Exercise directions: Should an entry contain an image, omit it and repeat the rest exactly.

Supplied material:

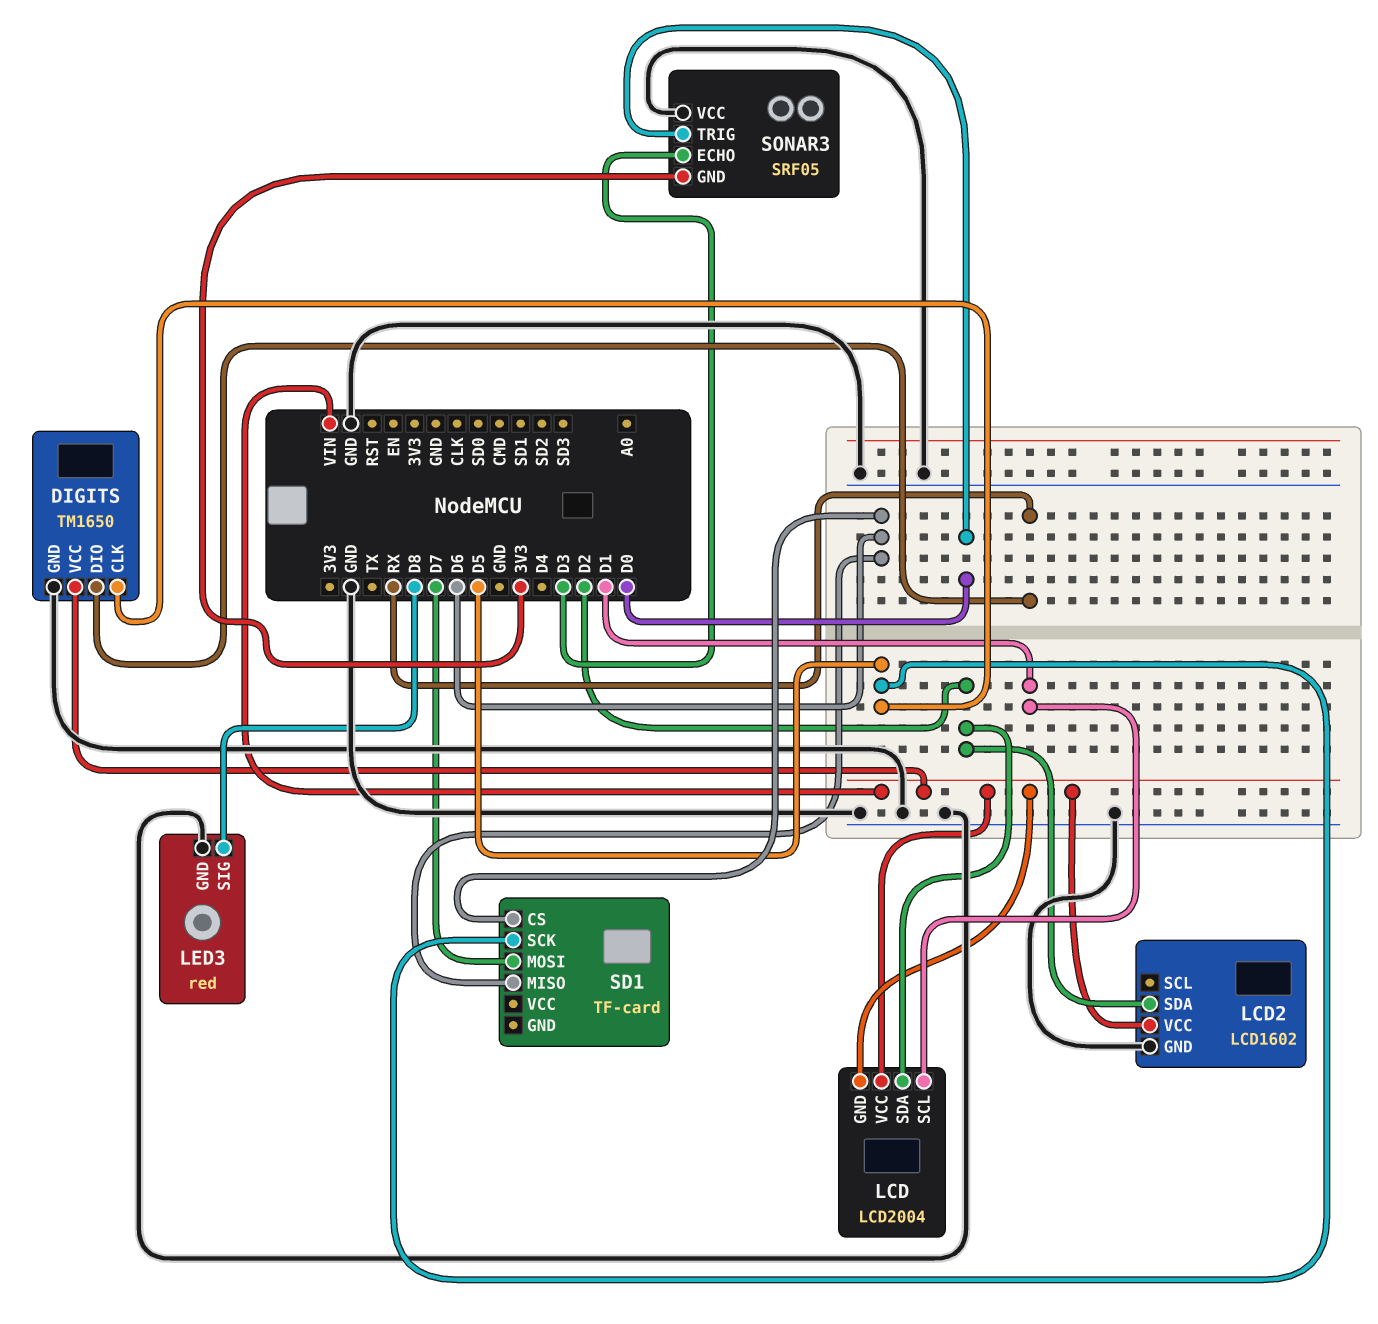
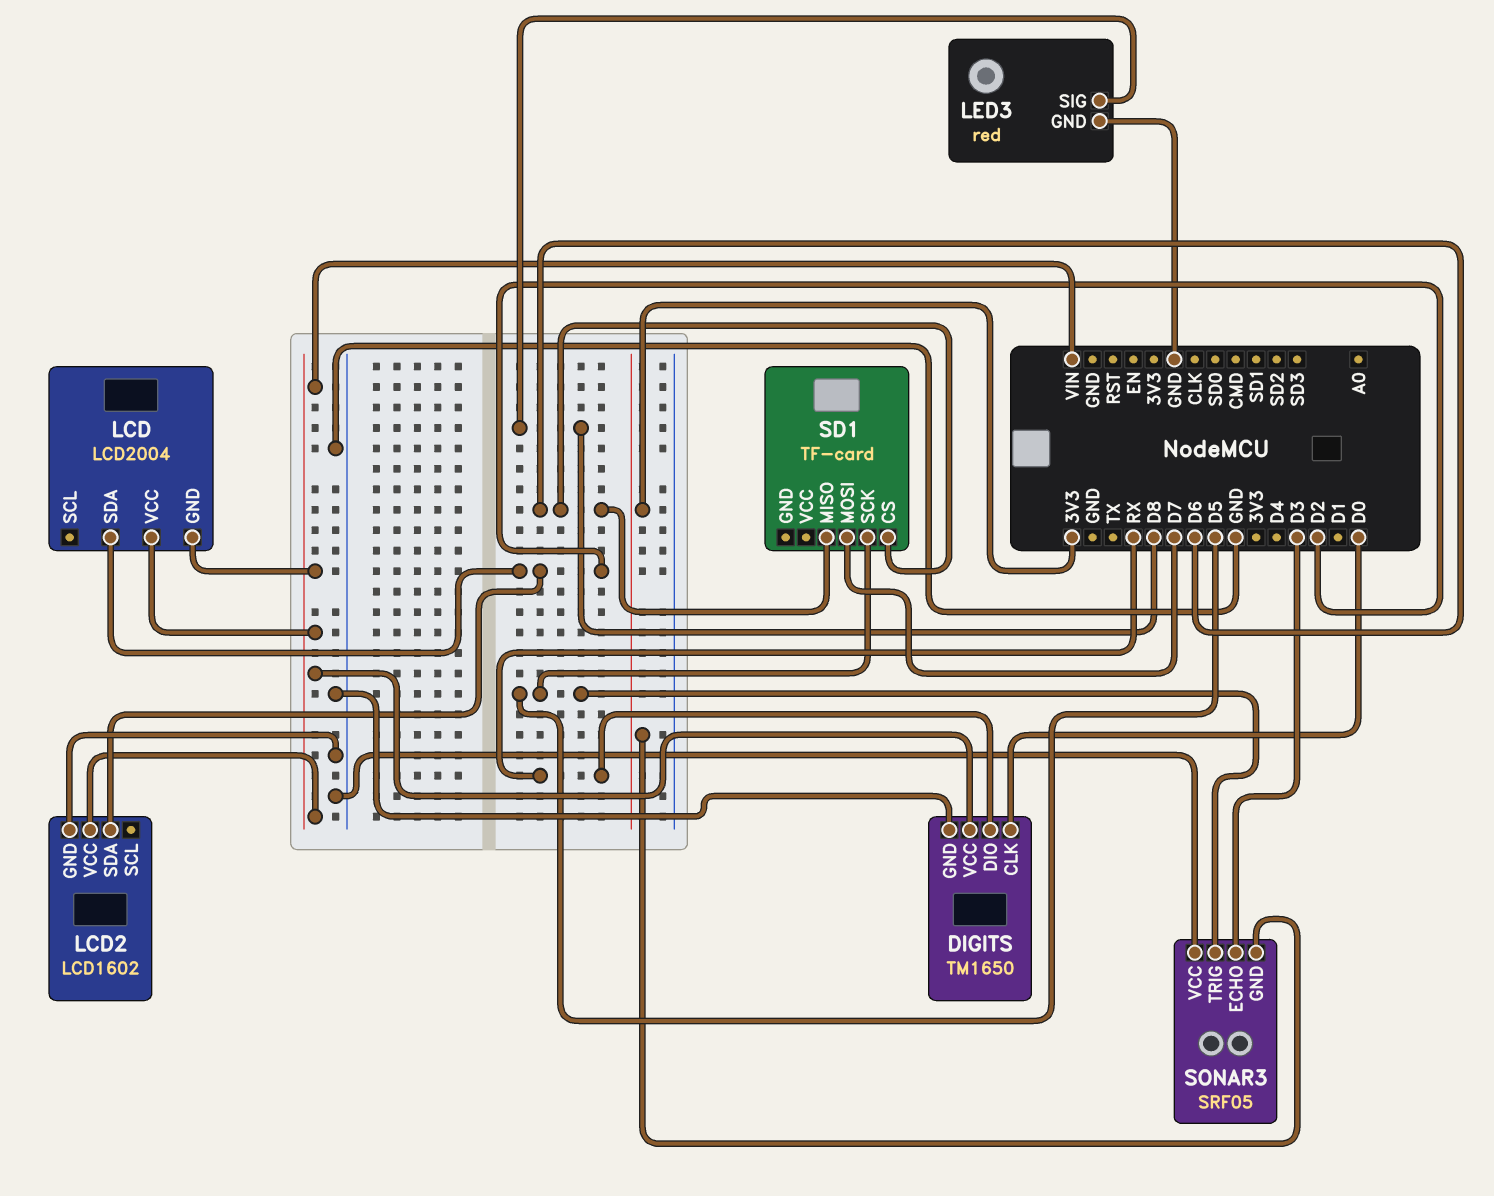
DIGITS pin CLK: D5 -> D0
LCD pin SCL: D1 -> none
SONAR3 pin TRIG: D0 -> D5

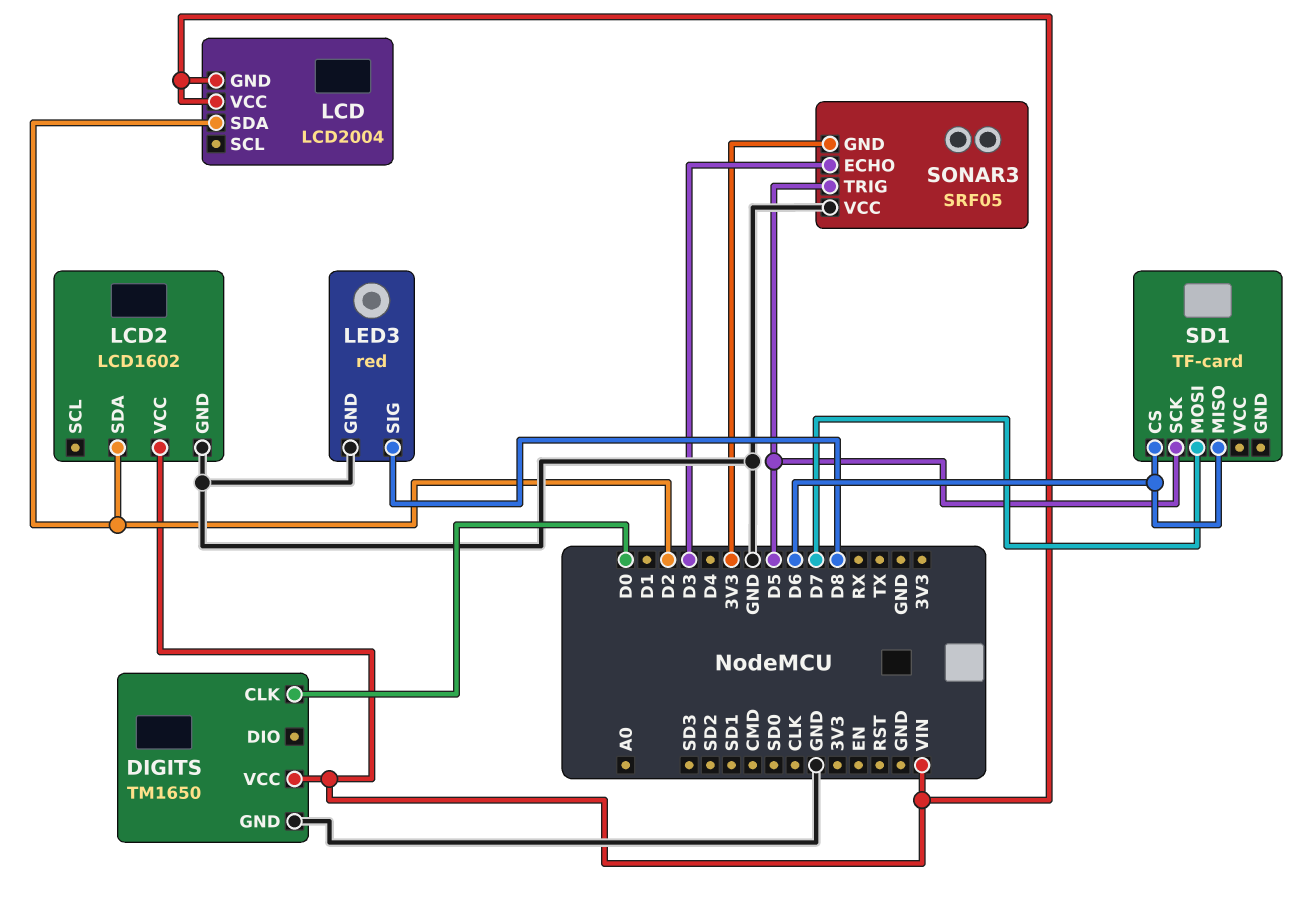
DIGITS pin DIO: RX -> none

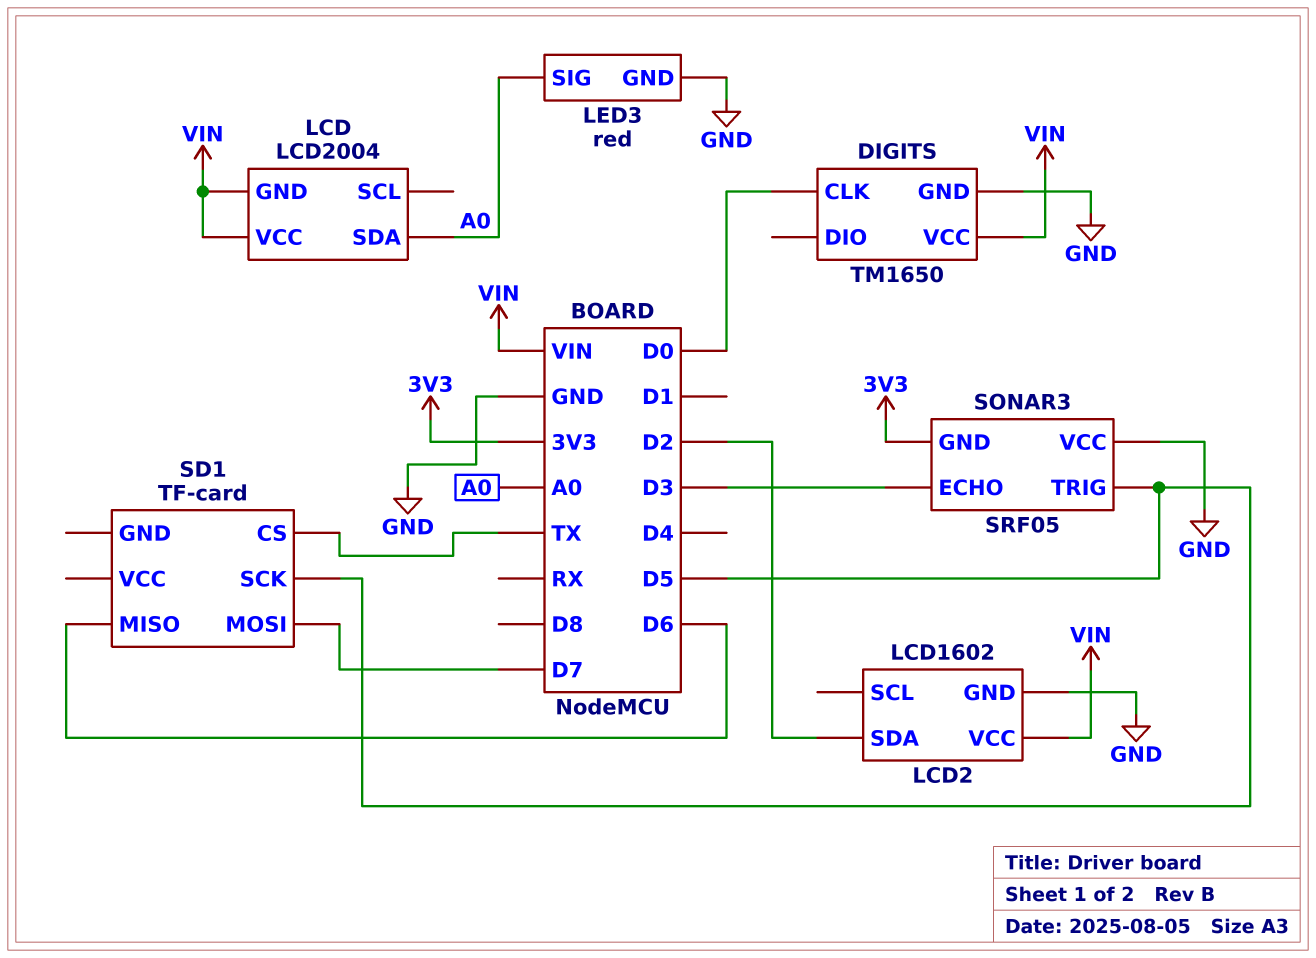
LCD pin SDA: D2 -> A0
LED3 pin SIG: D8 -> A0
SD1 pin CS: D6 -> TX

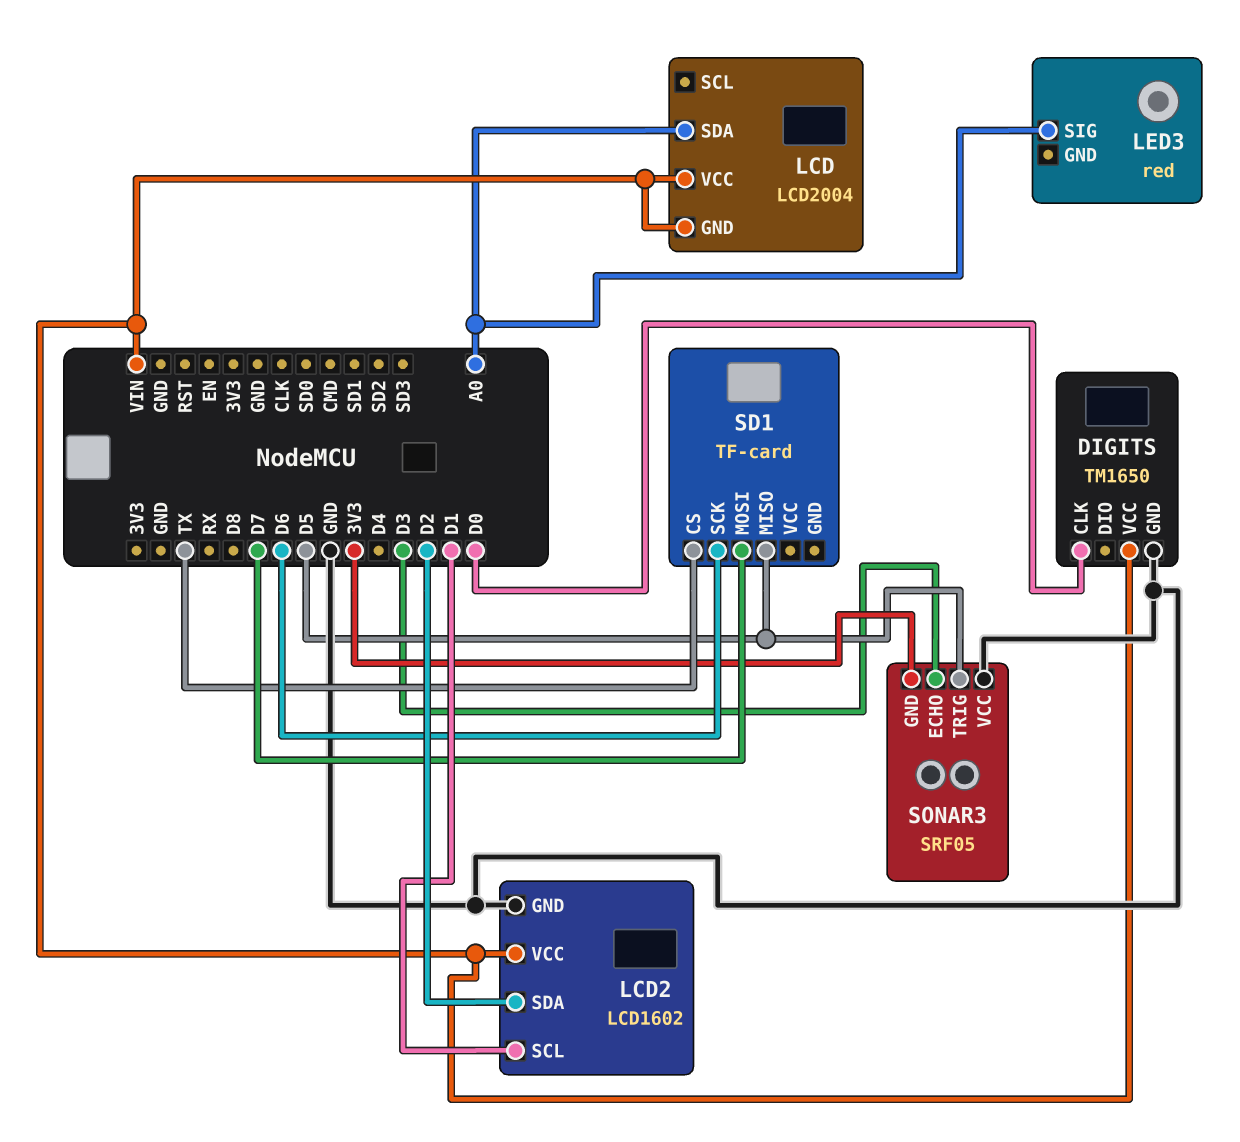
LCD2 pin SCL: none -> D1
LED3 pin GND: GND -> none
SD1 pin MISO: D6 -> D5
SD1 pin SCK: D5 -> D6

Solution to this exercise:
DIGITS pin CLK: D5 -> D0
LCD pin SCL: D1 -> none
SONAR3 pin TRIG: D0 -> D5

DIGITS pin DIO: RX -> none

LCD pin SDA: D2 -> A0
LED3 pin SIG: D8 -> A0
SD1 pin CS: D6 -> TX

LCD2 pin SCL: none -> D1
LED3 pin GND: GND -> none
SD1 pin MISO: D6 -> D5
SD1 pin SCK: D5 -> D6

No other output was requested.